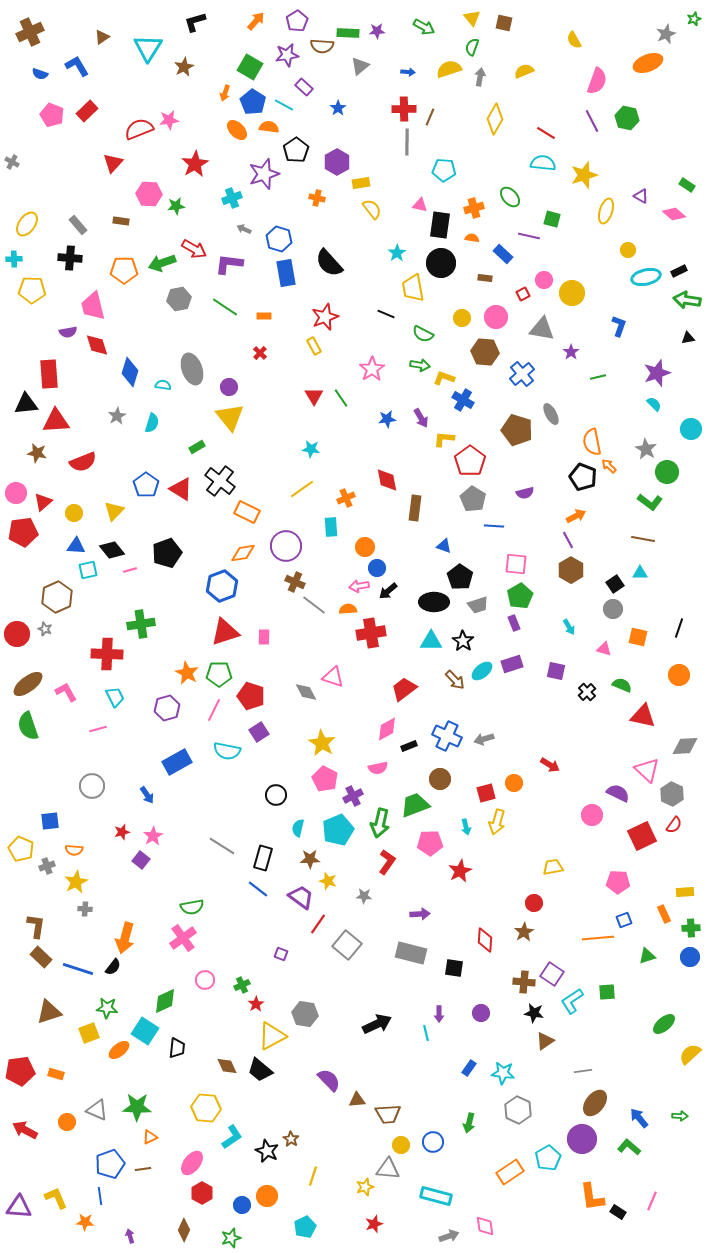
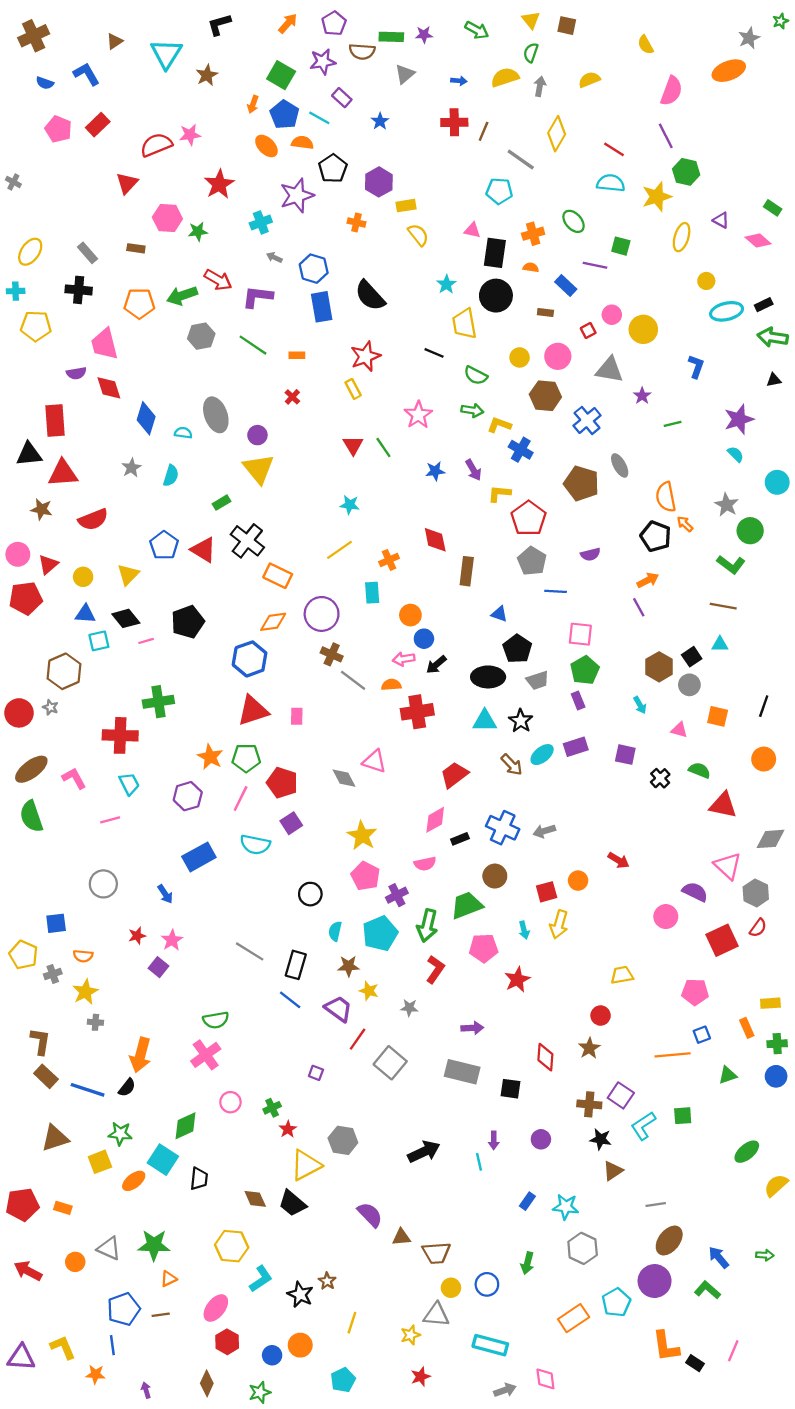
green hexagon: (627, 118) -> (686, 172), moved
gray line: (407, 142) -> (521, 159), moved, turned -56
brown hexagon: (571, 570) -> (659, 667), moved

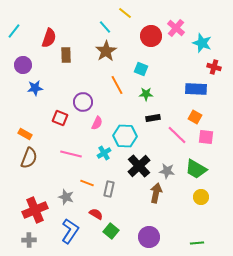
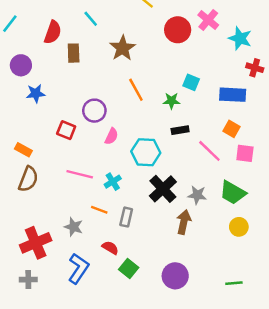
cyan line: (105, 27) -> (91, 19), moved
cyan square: (141, 69) -> (191, 82), moved
cyan cross: (104, 153) -> (113, 182), moved

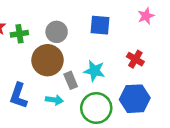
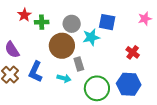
cyan star: (94, 71) -> (91, 37), moved, turned -30

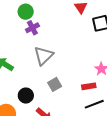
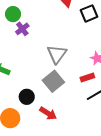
gray triangle: (44, 56) -> (57, 54), moved
gray square: (55, 84) -> (53, 81), size x1.5

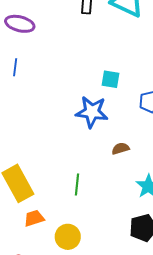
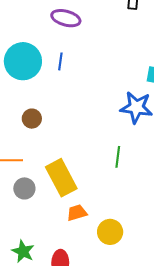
green line: (77, 184) -> (118, 157), moved

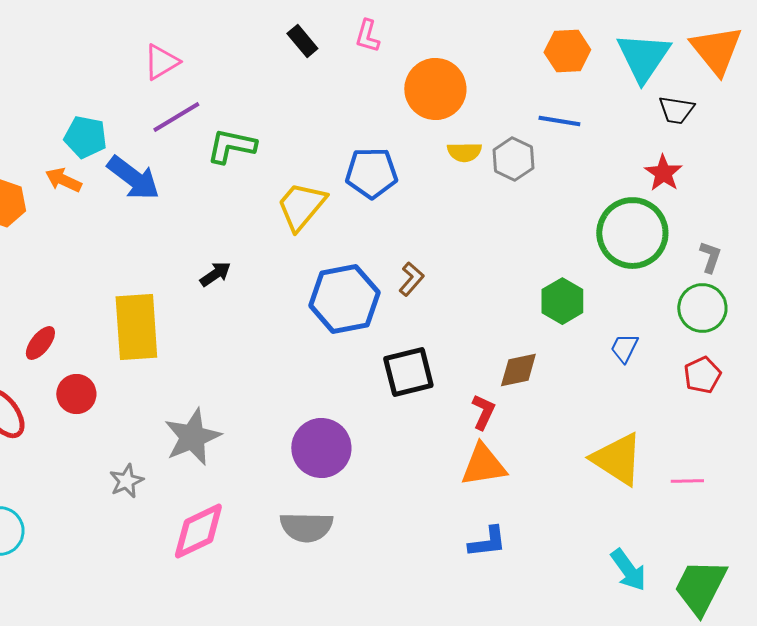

+--

**WHAT YOU SHOULD DO:** Quote, word for word and nothing more, every line from the line with "cyan cross: (104, 153) -> (113, 182), moved" to the end of the entries, including both ends; skip any pictures.

**RESPONSE AREA:**
cyan cross: (104, 153) -> (113, 182), moved

cyan star: (94, 71) -> (91, 37), moved, turned -30

gray triangle: (44, 56) -> (57, 54), moved
gray square: (55, 84) -> (53, 81), size x1.5

green line: (77, 184) -> (118, 157), moved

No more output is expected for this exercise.